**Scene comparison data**
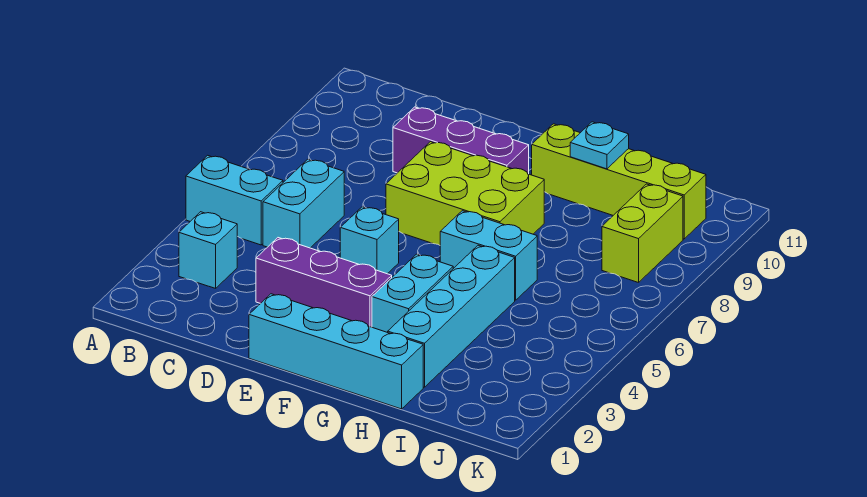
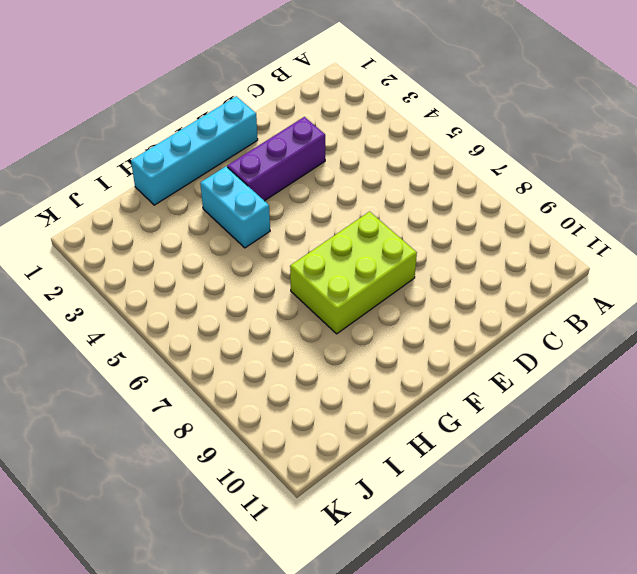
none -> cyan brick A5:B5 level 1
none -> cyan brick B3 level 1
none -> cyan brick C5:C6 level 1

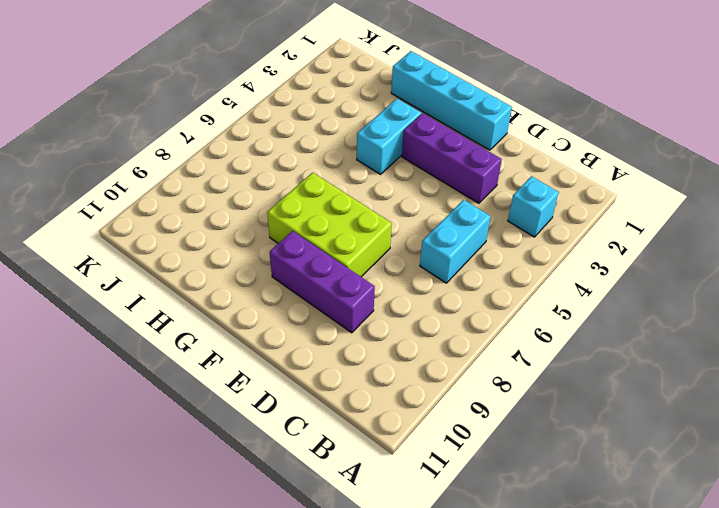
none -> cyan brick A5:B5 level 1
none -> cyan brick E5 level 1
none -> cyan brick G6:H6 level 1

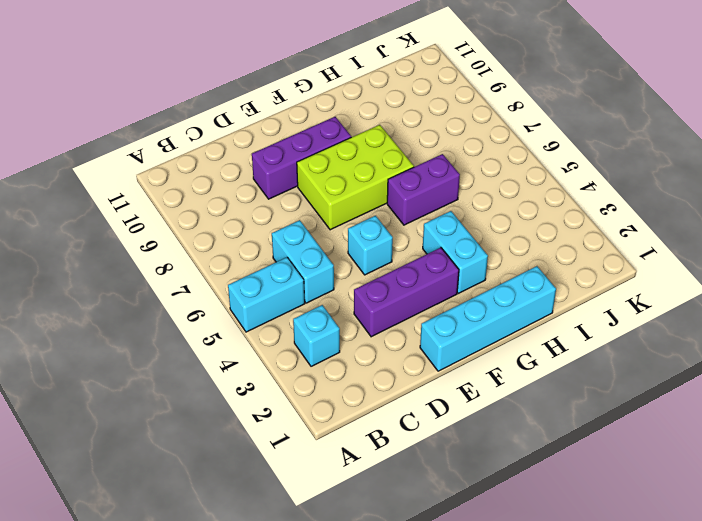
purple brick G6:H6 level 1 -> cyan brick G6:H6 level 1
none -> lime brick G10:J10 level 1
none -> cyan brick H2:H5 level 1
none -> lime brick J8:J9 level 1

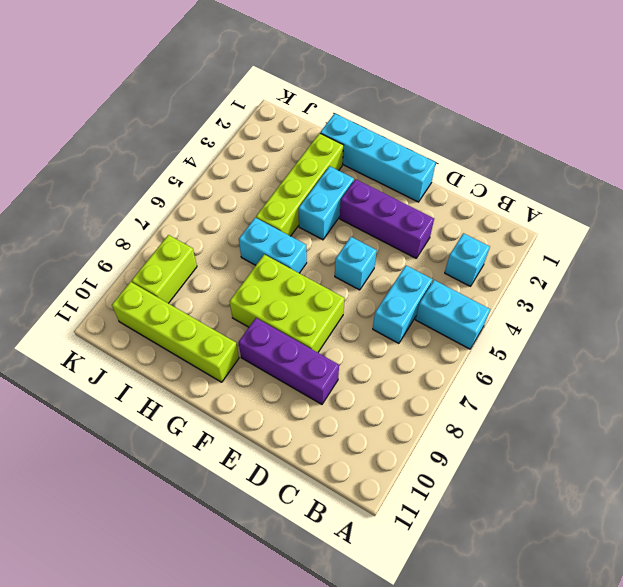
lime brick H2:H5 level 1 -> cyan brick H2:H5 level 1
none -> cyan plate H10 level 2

**Work instruction**
Could you return each line, unchanged, from the line containing "none -> cyan brick H2:H5 level 1" through the last line of the entries above, leaving out the pictures?

**Exercise output**
none -> cyan brick H2:H5 level 1
none -> lime brick J8:J9 level 1

lime brick H2:H5 level 1 -> cyan brick H2:H5 level 1
none -> cyan plate H10 level 2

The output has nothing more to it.